## Your task
Scan the entries below. Return every line that includes "lime".

[[ Dataset excerpts, beginning ]]

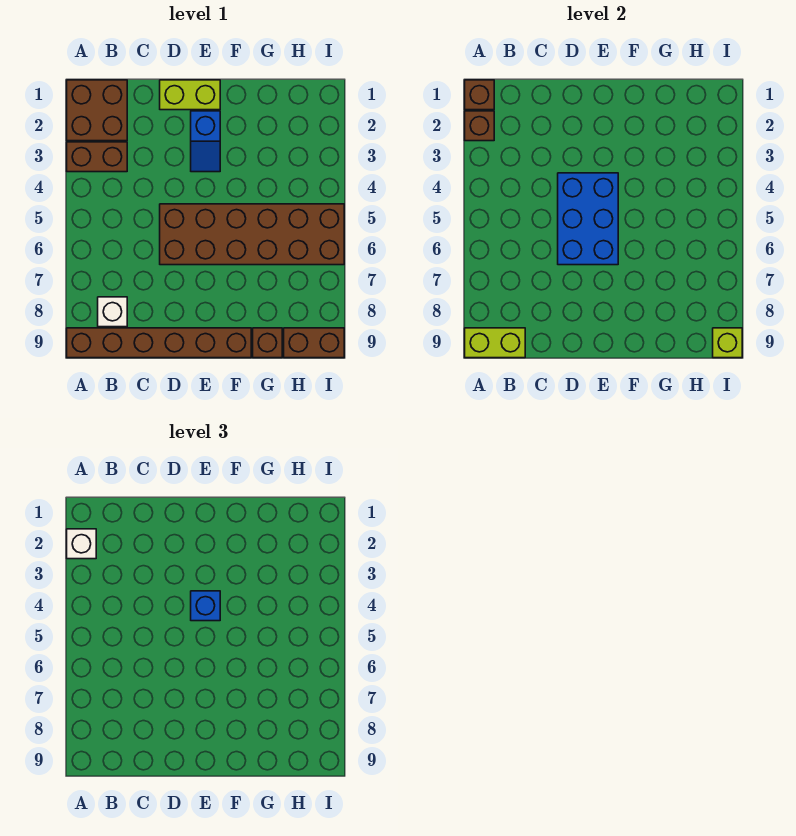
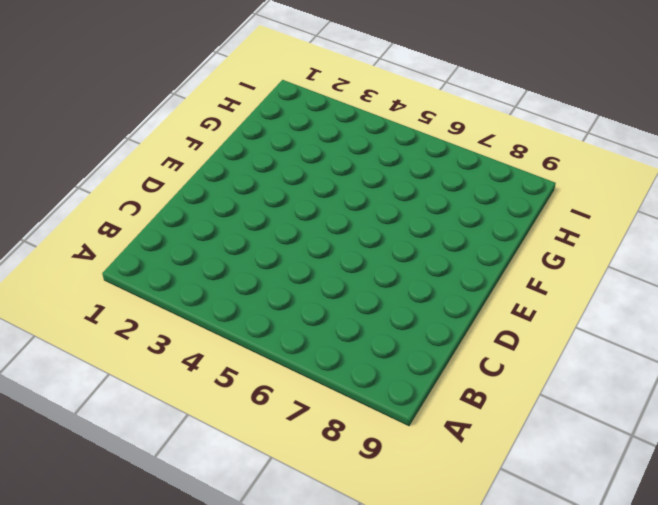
none -> brown brick A1:B2 level 1
none -> brown brick A3:B3 level 1
none -> brown brick A9:F9 level 1

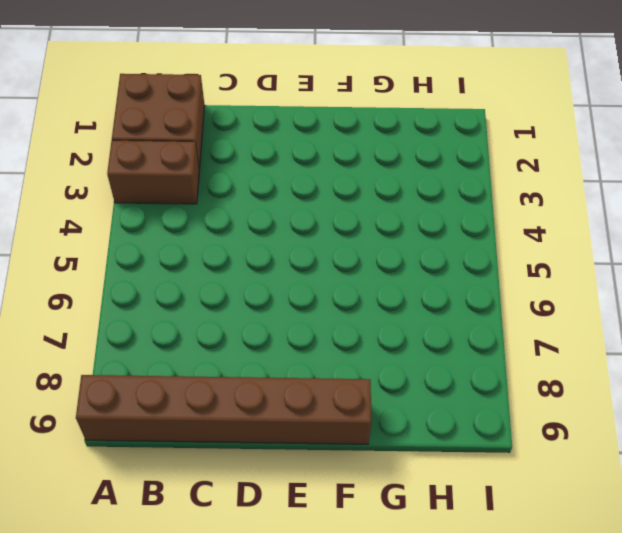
none -> white brick B8 level 1
none -> lime brick D1:E1 level 1
none -> brown brick D5:I6 level 1

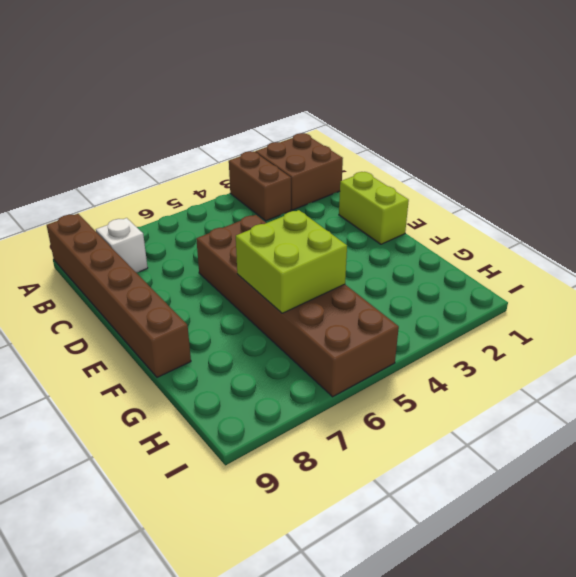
lime brick F5:G6 level 2 -> none
none -> blue slope E2:E3 level 1 top 2
none -> brown brick G9 level 1
none -> brown brick H9:I9 level 1

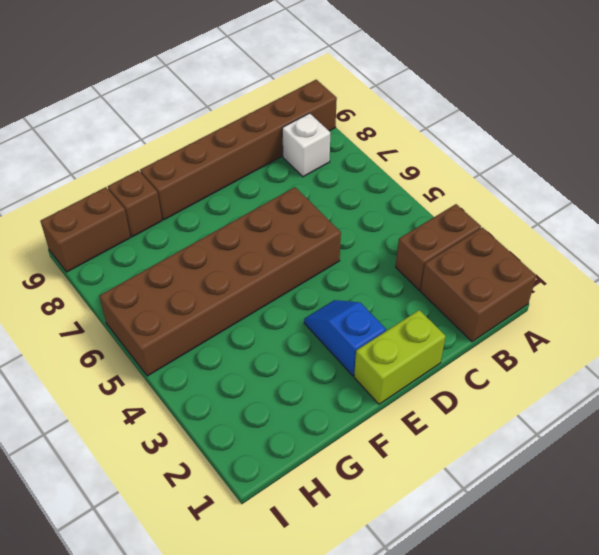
none -> brown brick A1 level 2
none -> brown brick A2 level 2
none -> lime brick A9:B9 level 2

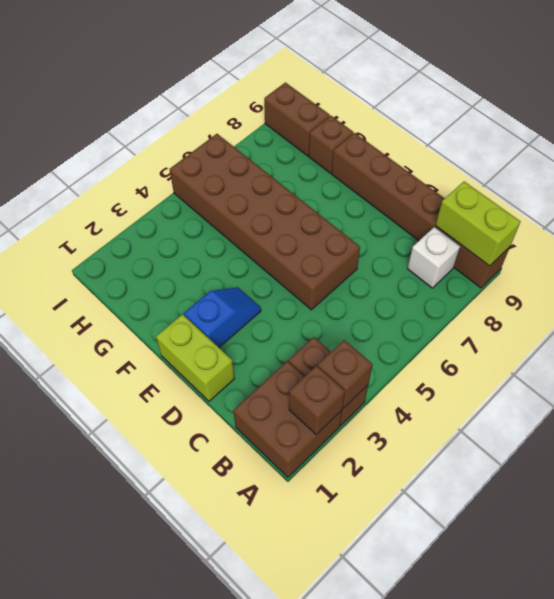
brown brick A3 level 2 -> brown brick A1 level 2
none -> blue brick D4:E6 level 2
none -> lime brick I9 level 2
none -> white brick A2 level 3

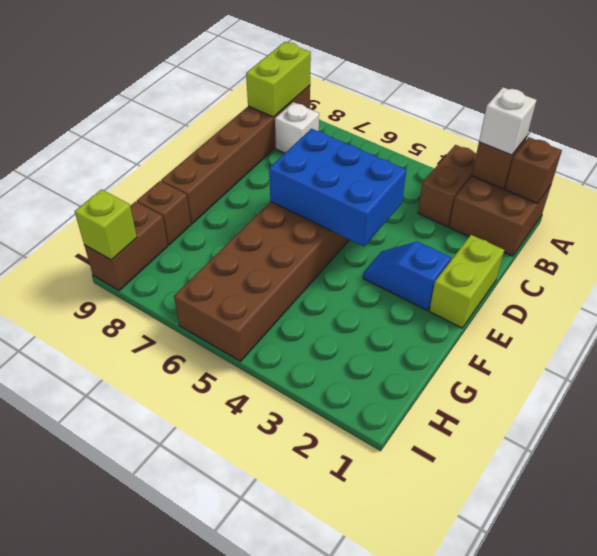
none -> blue brick E4 level 3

[[ Dataset excerpts, end ]]

## Answer to this problem
none -> lime brick D1:E1 level 1
lime brick F5:G6 level 2 -> none
none -> lime brick A9:B9 level 2
none -> lime brick I9 level 2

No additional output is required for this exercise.